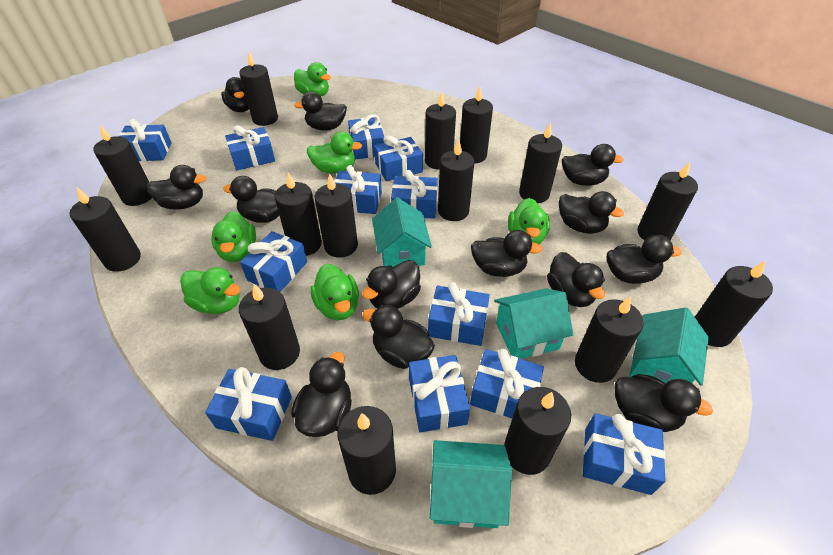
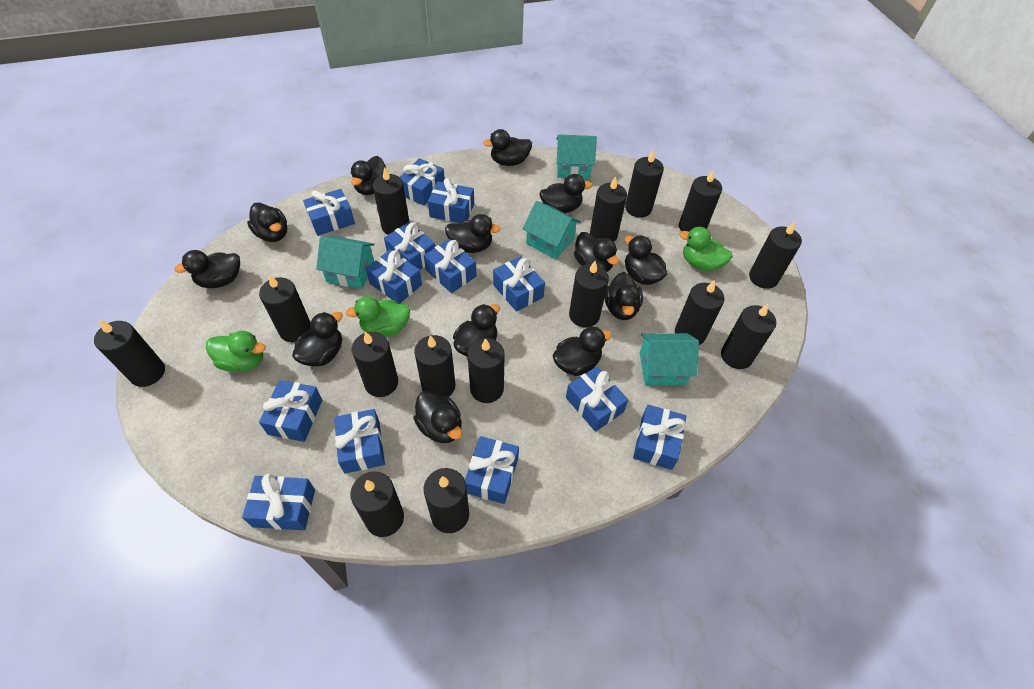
blue gift: 12 -> 13
green duck: 6 -> 3

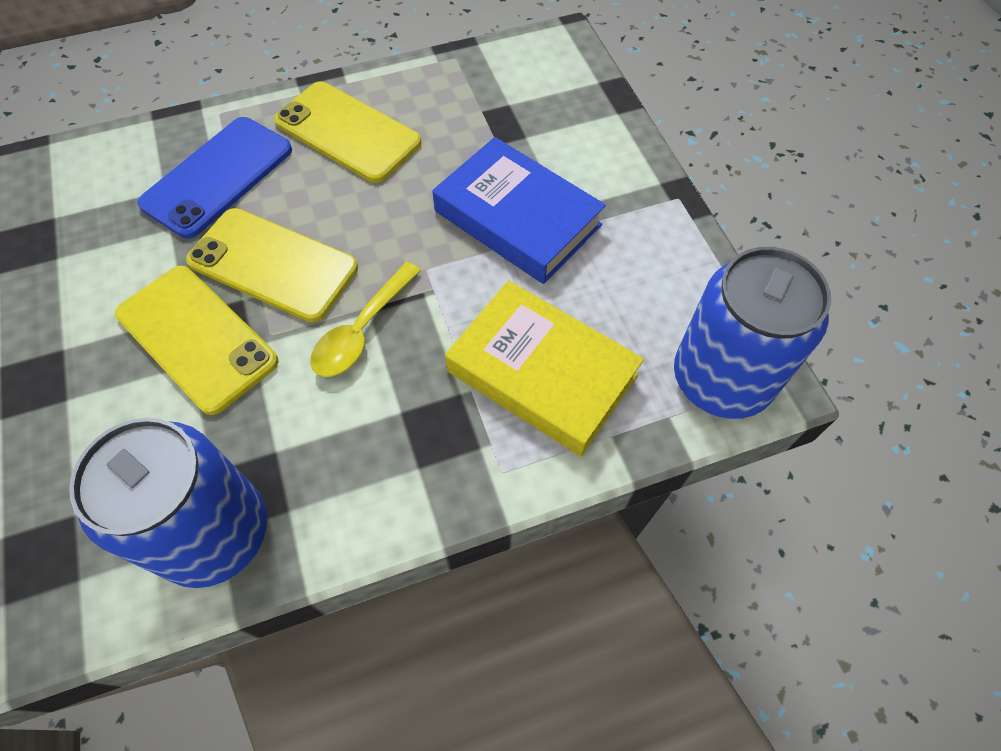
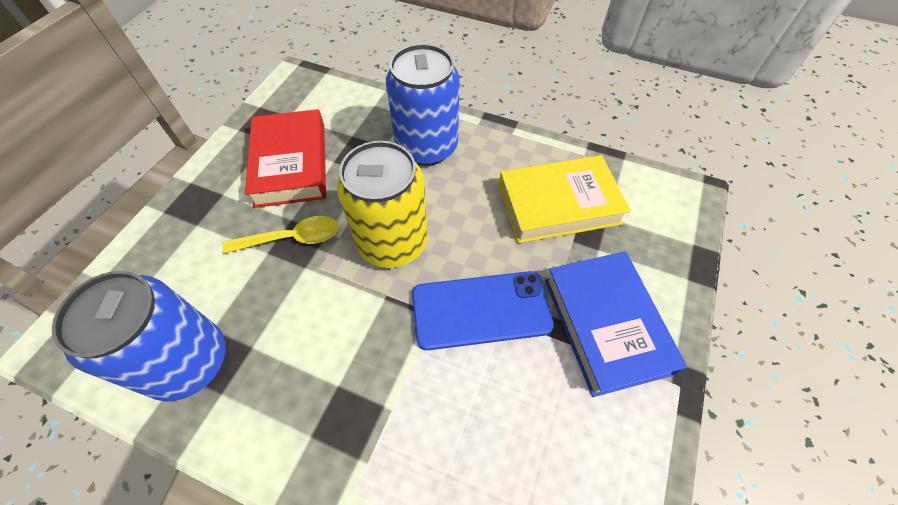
red book: 0 -> 1
yellow can: 0 -> 1
yellow phone: 3 -> 0

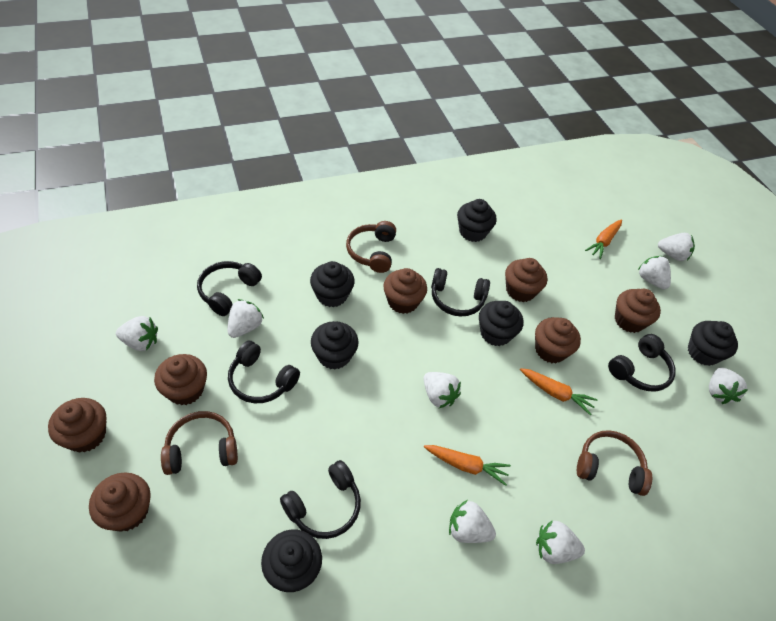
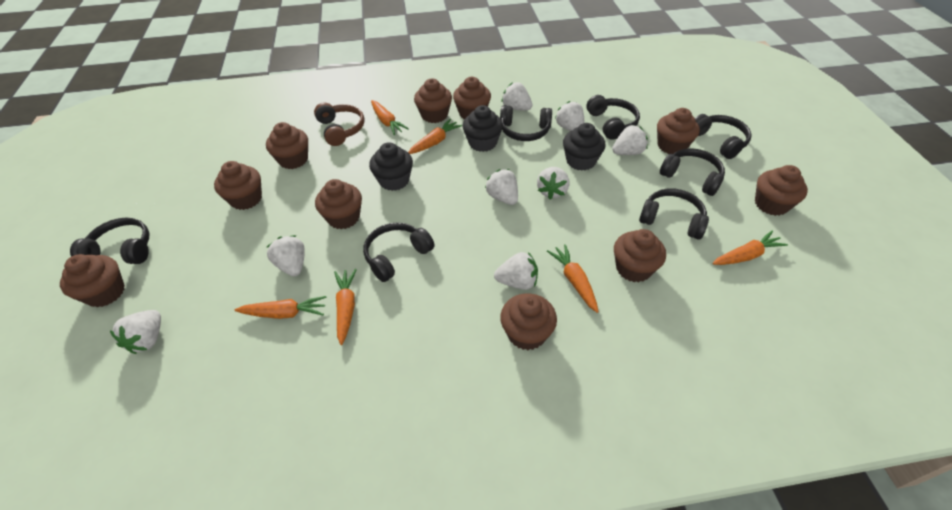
black cupcake: 6 -> 3
black headphones: 5 -> 7
brown cupcake: 7 -> 10
brown headphones: 3 -> 1
orange carrot: 3 -> 6

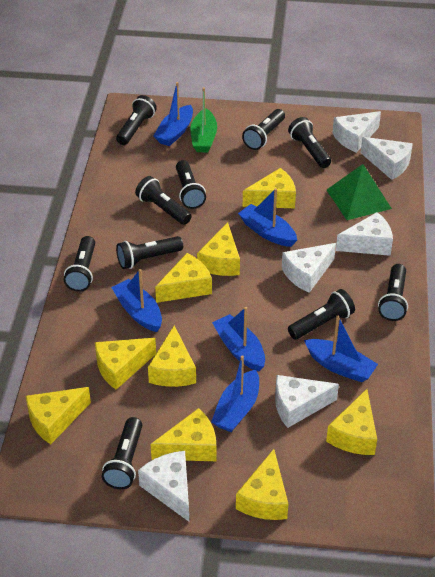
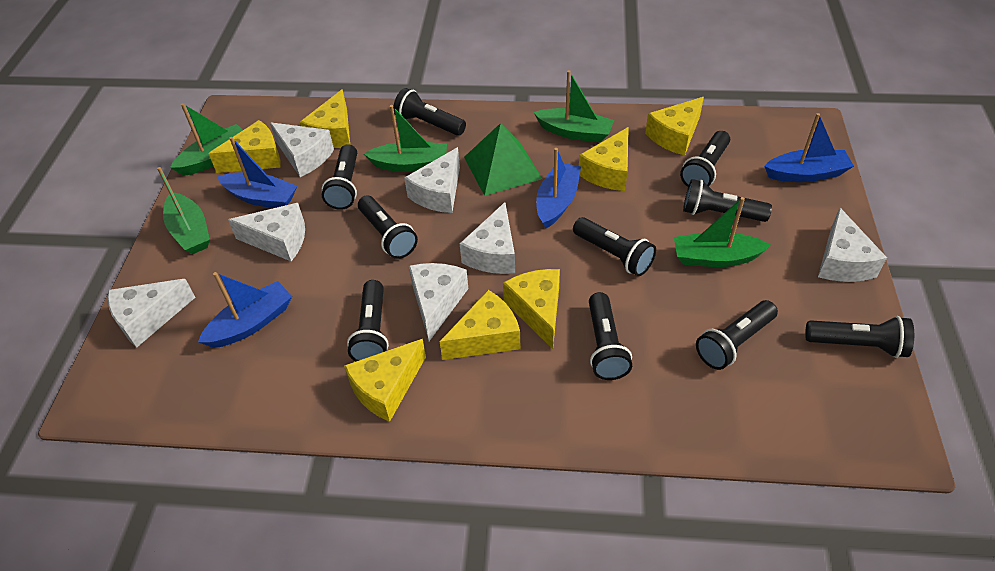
blue boat: 6 -> 4
green boat: 1 -> 5
white cheese: 6 -> 7
yellow cheese: 9 -> 7

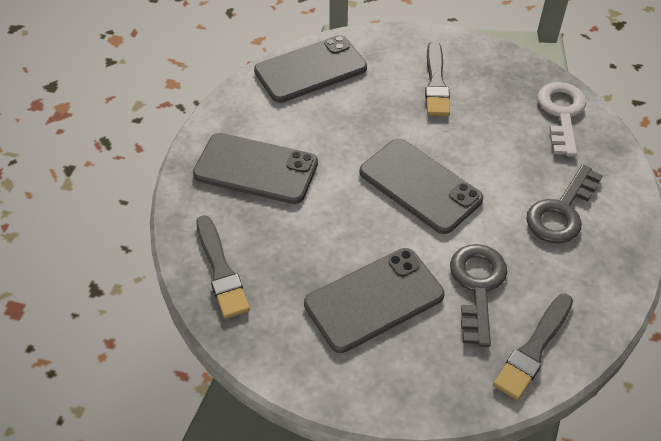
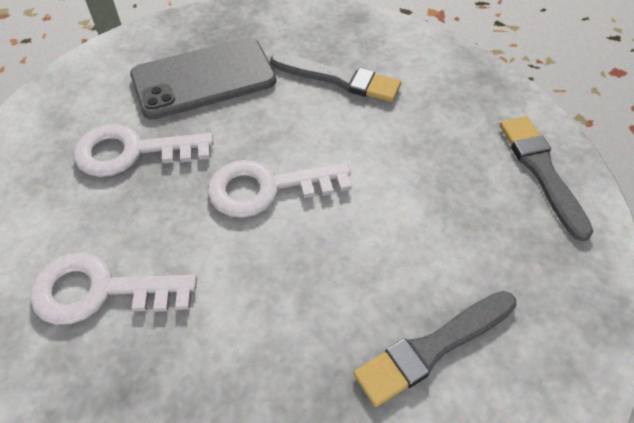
grey key: 2 -> 0
grey phone: 4 -> 1
white key: 1 -> 3

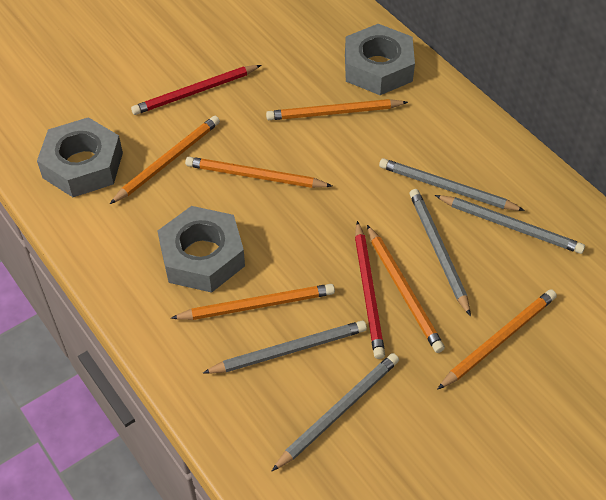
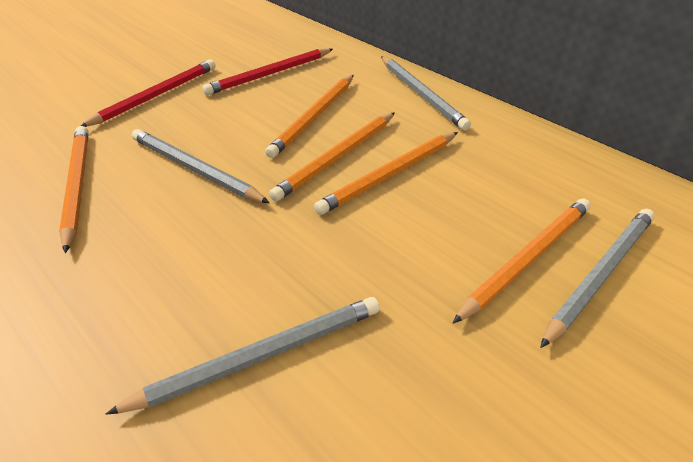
grey nut: 3 -> 0
grey pencil: 5 -> 4
orange pencil: 6 -> 5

+++

* **Problem details**
Reproduce the whole listing word for word, setting aside any pictures.

* **Task output**
blue gift: 12 -> 13
green duck: 6 -> 3

red book: 0 -> 1
yellow can: 0 -> 1
yellow phone: 3 -> 0

black cupcake: 6 -> 3
black headphones: 5 -> 7
brown cupcake: 7 -> 10
brown headphones: 3 -> 1
orange carrot: 3 -> 6

blue boat: 6 -> 4
green boat: 1 -> 5
white cheese: 6 -> 7
yellow cheese: 9 -> 7

grey key: 2 -> 0
grey phone: 4 -> 1
white key: 1 -> 3

grey nut: 3 -> 0
grey pencil: 5 -> 4
orange pencil: 6 -> 5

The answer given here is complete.